Copy every line of the records that includes the word "left".

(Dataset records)
========
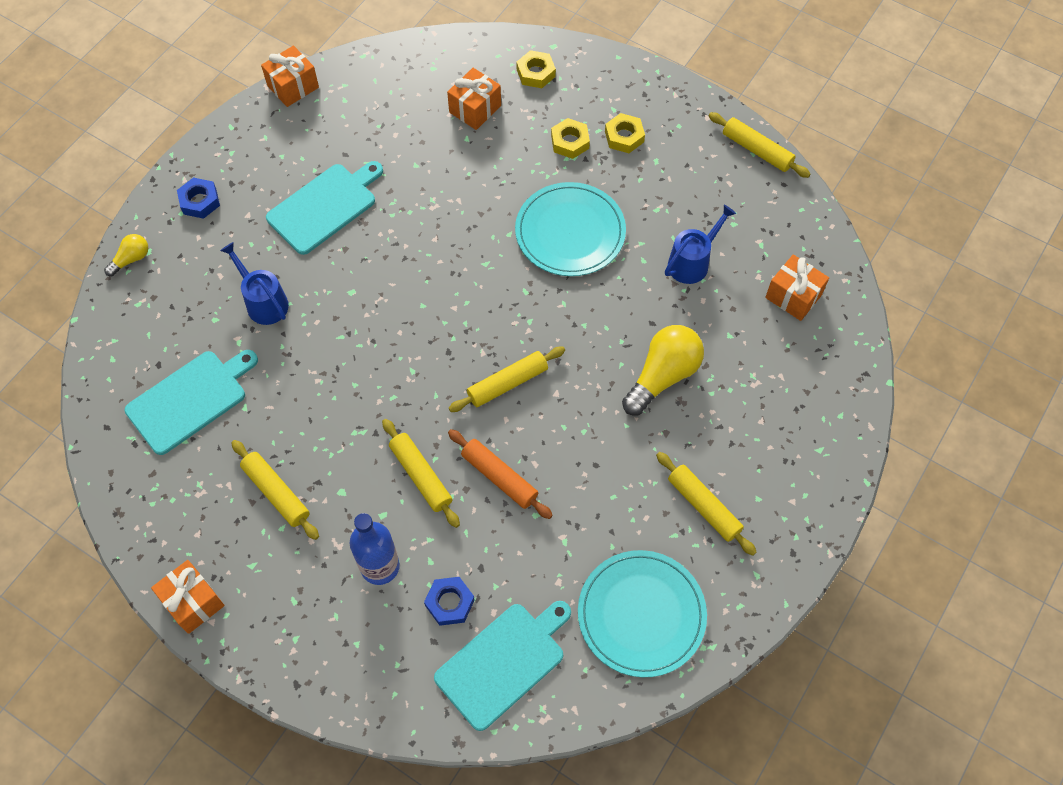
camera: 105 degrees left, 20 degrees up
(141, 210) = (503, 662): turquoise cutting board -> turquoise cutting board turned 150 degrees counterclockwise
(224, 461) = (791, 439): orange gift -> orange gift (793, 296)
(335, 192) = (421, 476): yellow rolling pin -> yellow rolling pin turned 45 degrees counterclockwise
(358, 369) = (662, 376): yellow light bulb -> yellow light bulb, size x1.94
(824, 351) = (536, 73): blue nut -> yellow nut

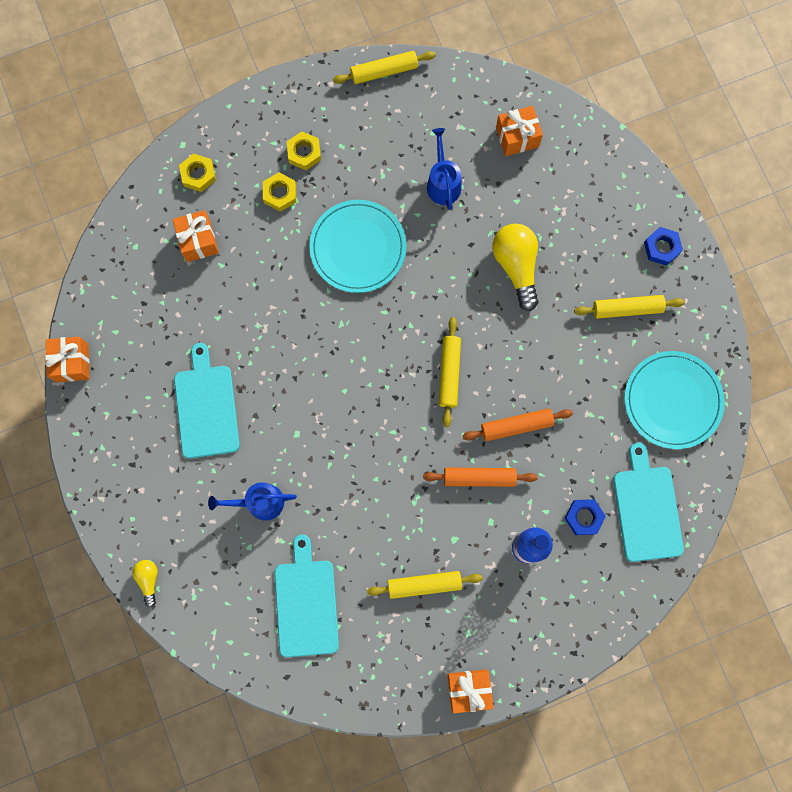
camera: 55 degrees left, 15 degrees up
(200, 201) = (131, 498): blue nut -> blue nut (661, 248)
(421, 476) = (479, 477): yellow rolling pin -> orange rolling pin

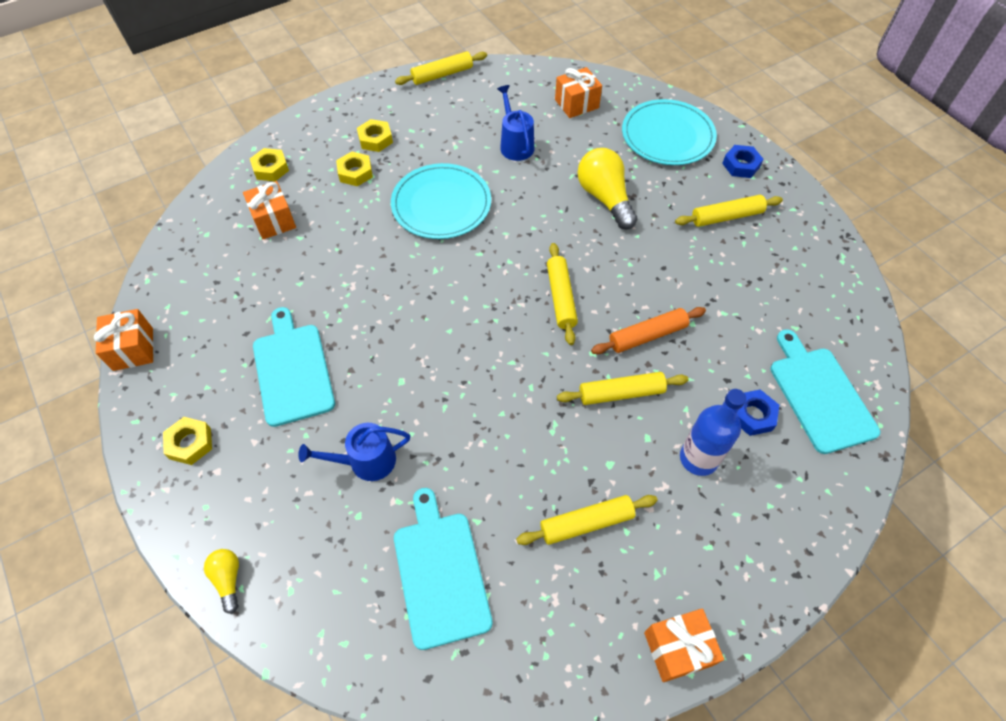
camera: 10 degrees left, 20 degrees down
(120, 461) = (190, 443): none -> yellow nut
(479, 477) = (621, 393): orange rolling pin -> yellow rolling pin
(672, 400) = (804, 287): turquoise plate -> turquoise plate (667, 136)

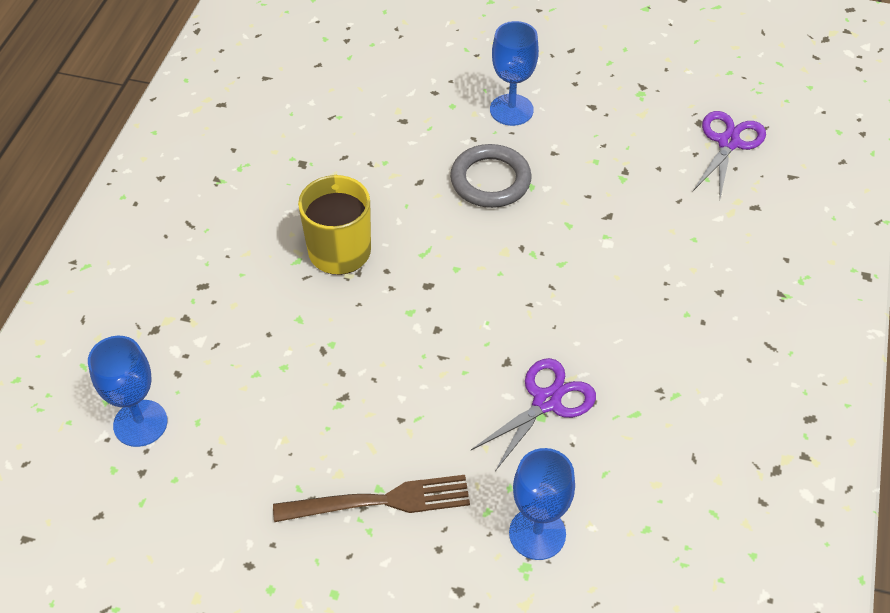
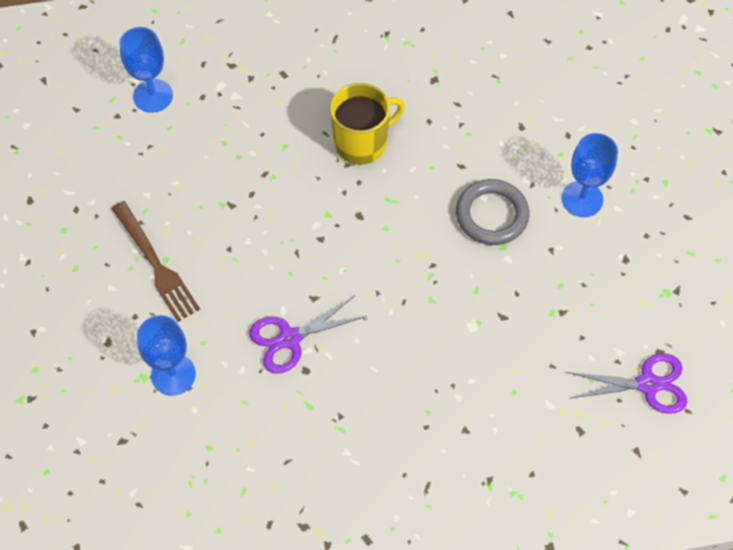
camera: 65 degrees right, 10 degrees up
(546, 401) = (290, 338): purple scissors -> purple scissors turned 135 degrees clockwise

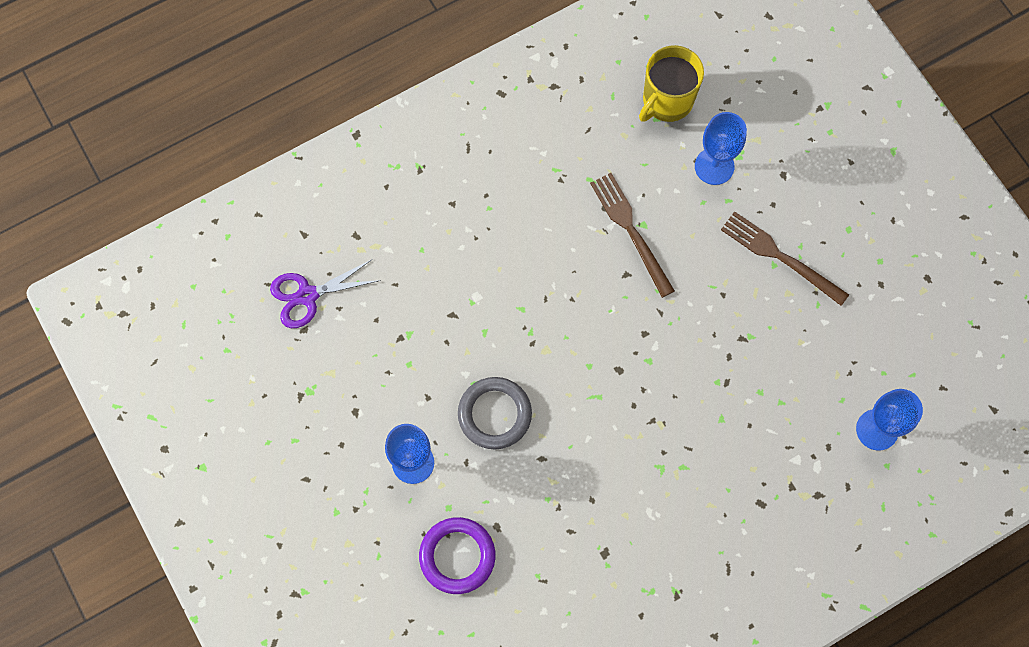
camera: 160 degrees right, 10 degrees up
(290, 338) = (631, 230): purple scissors -> brown fork
(362, 142) = (648, 450): yellow mug -> yellow mug (667, 101)
(564, 115) = (457, 556): none -> purple ring

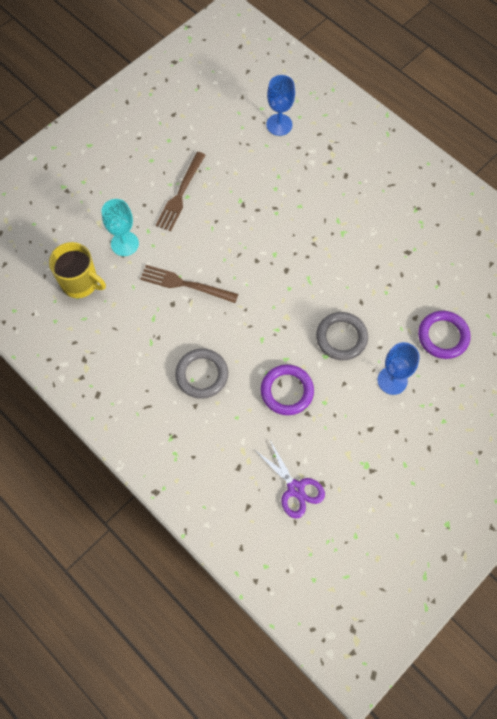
camera: 105 degrees left, 5 degrees down
(438, 321) = (287, 391): none -> purple ring
(492, 221) = (202, 375): none -> grey ring
(631, 230) = (185, 284): brown fork -> brown fork turned 60 degrees clockwise
(714, 166) = (124, 244): blue goblet -> turquoise goblet

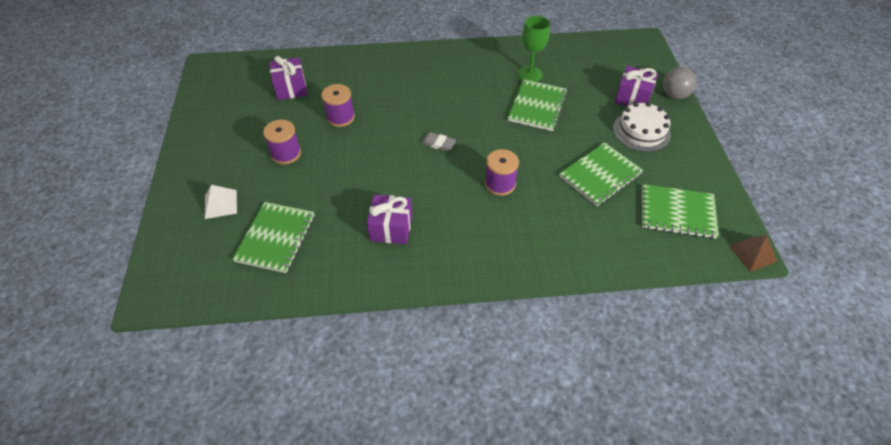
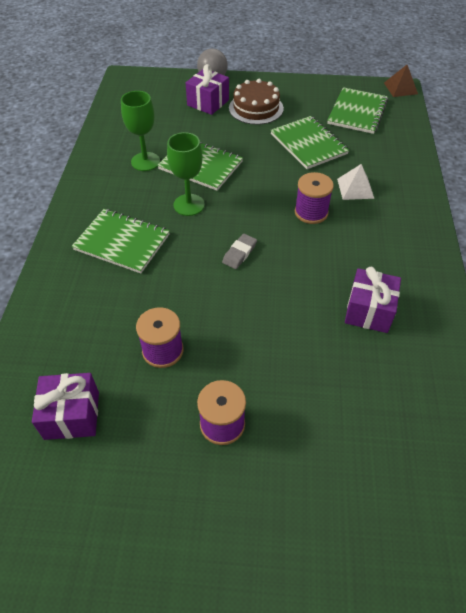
camera: 80 degrees left, 0 degrees up
(220, 204) = (314, 519): white pyramid -> white pyramid (355, 188)
(276, 238) = (382, 438): green notebook -> green notebook (122, 242)
(485, 107) = (189, 205): none -> green goblet
(641, 131) = (256, 108): white cake -> brown cake

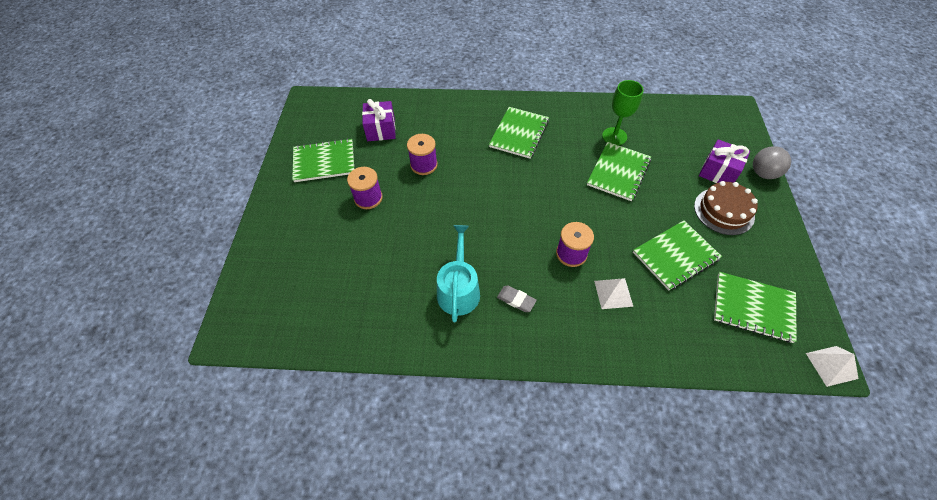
camera: 90 degrees right, 5 degrees up
(132, 506) = (324, 162): none -> green notebook
(189, 205) = (566, 168): green goblet -> none
(239, 253) = (515, 203): grey eraser -> grey eraser (516, 300)
(368, 311) = (458, 289): purple gift -> turquoise watering can
(400, 88) = (831, 365): brown pyramid -> white pyramid

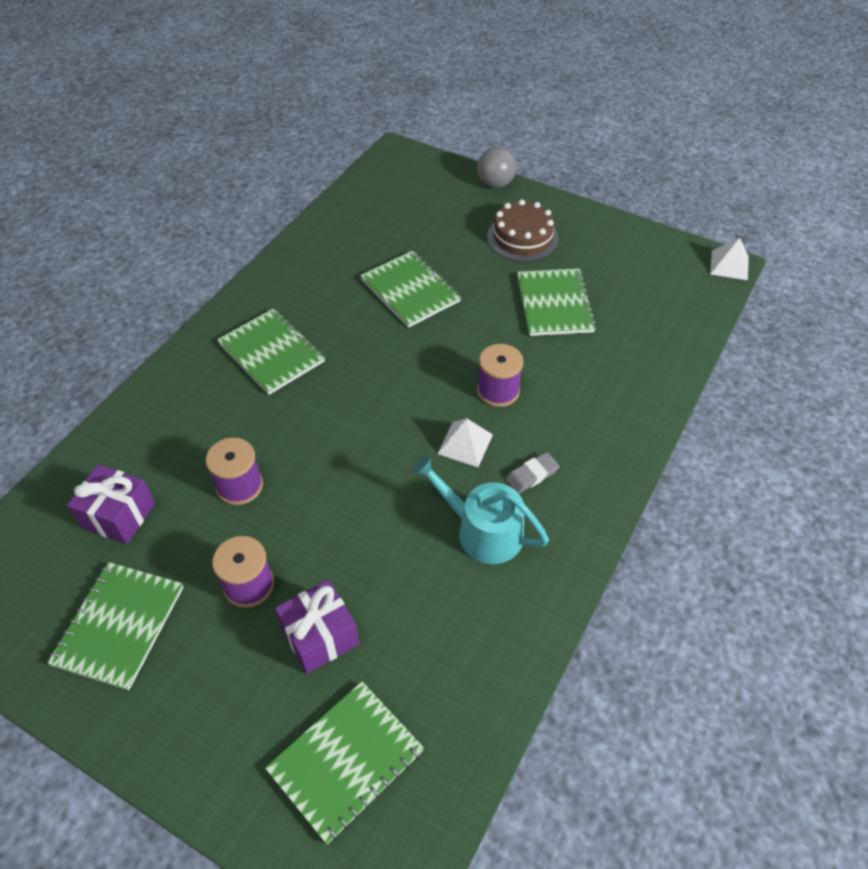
camera: 65 degrees left, 5 degrees down
(613, 293) = (572, 379): white pyramid -> white pyramid (465, 444)
(614, 136) = (353, 266): green goblet -> none
(718, 172) = (470, 213): purple gift -> purple gift (320, 636)
(753, 307) = (646, 281): green notebook -> green notebook (346, 761)

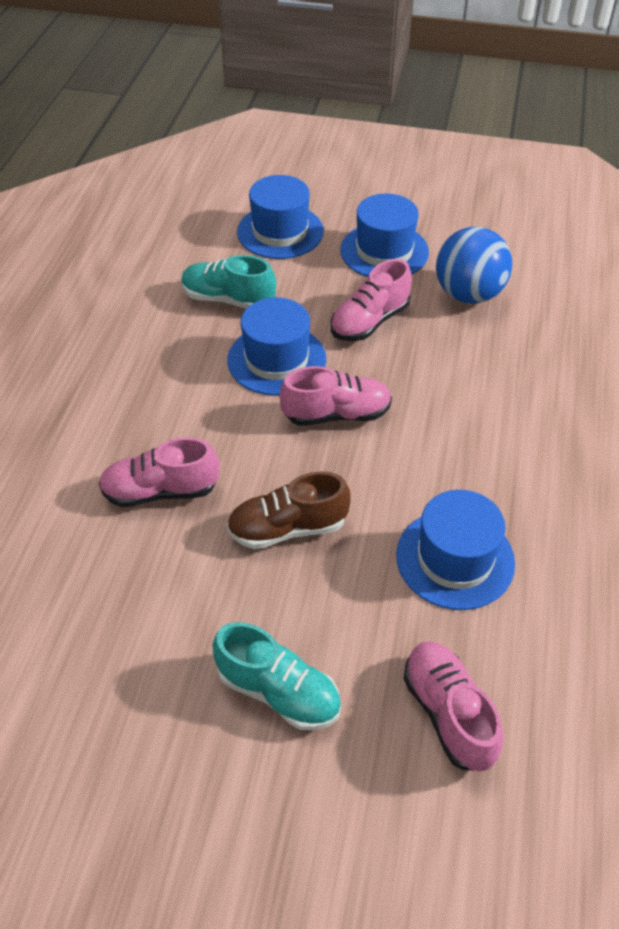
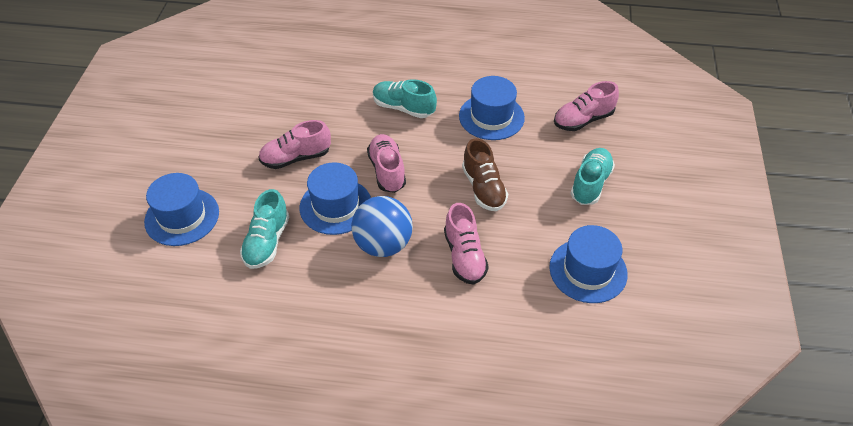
camera: 95 degrees left, 0 degrees up
(369, 322) = (296, 158): pink shoe -> pink shoe turned 120 degrees clockwise
(384, 251) = (216, 152): blue hat -> blue hat (588, 270)
(468, 294) = (269, 108): blue ball -> blue ball (383, 244)
(474, 440) = (403, 108): none -> turquoise shoe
========
## REPLY
camera: 105 degrees left, 20 degrees up
camera: 55 degrees left, 15 degrees up
camera: 10 degrees left, 20 degrees down
camera: 105 degrees left, 5 degrees down
camera: 80 degrees left, 0 degrees up
camera: 65 degrees left, 5 degrees down
camera: 95 degrees left, 0 degrees up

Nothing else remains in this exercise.